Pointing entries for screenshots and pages
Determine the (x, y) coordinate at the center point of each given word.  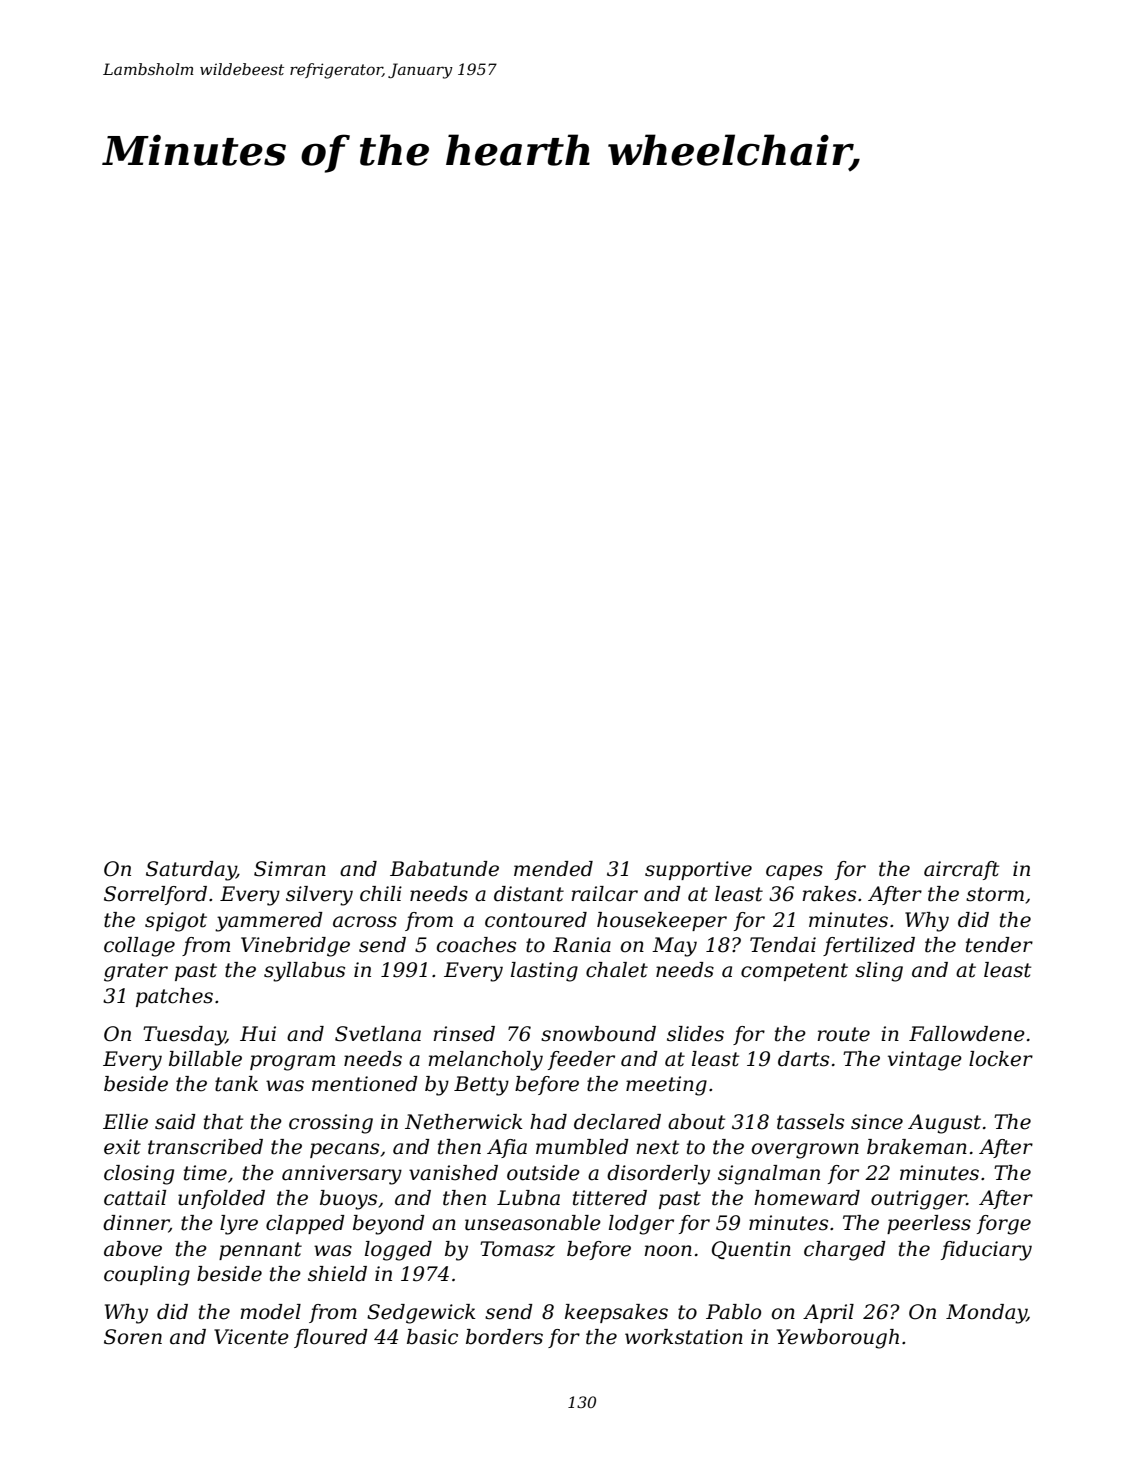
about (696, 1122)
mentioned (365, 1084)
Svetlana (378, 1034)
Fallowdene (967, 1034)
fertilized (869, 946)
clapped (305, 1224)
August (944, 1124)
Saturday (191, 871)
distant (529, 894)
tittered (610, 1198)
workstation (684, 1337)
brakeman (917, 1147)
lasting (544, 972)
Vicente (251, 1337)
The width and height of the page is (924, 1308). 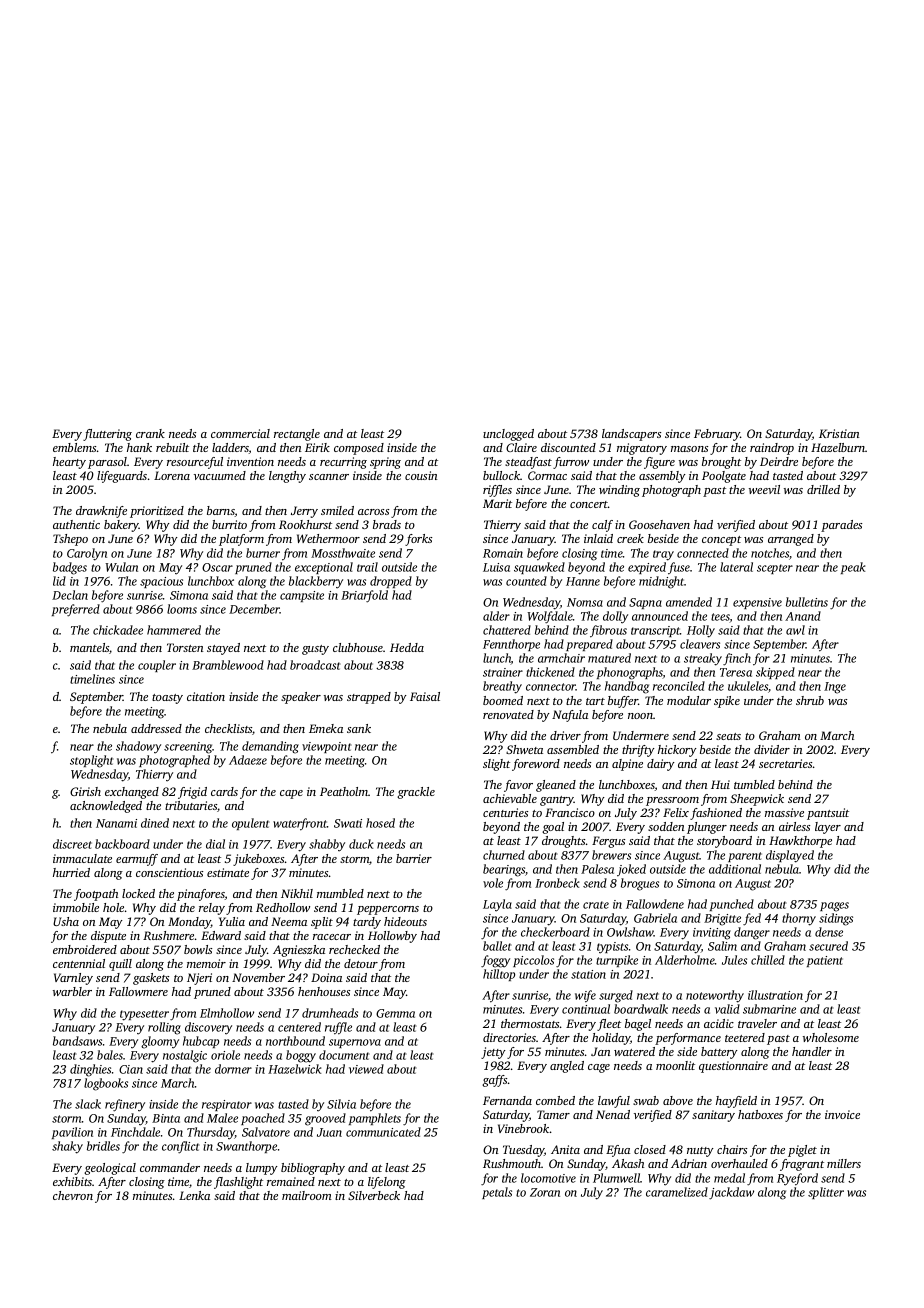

**EXERCISE:**
Reproduce the entries word for word from the line containing "Saturday (191, 871)" through the end of the entries, leaving out the pictures.

**FULL ANSWER:**
Saturday (191, 871)
distant (529, 894)
tittered (610, 1198)
workstation (684, 1337)
brakeman (917, 1147)
lasting (544, 972)
Vicente (251, 1337)
The width and height of the page is (924, 1308). 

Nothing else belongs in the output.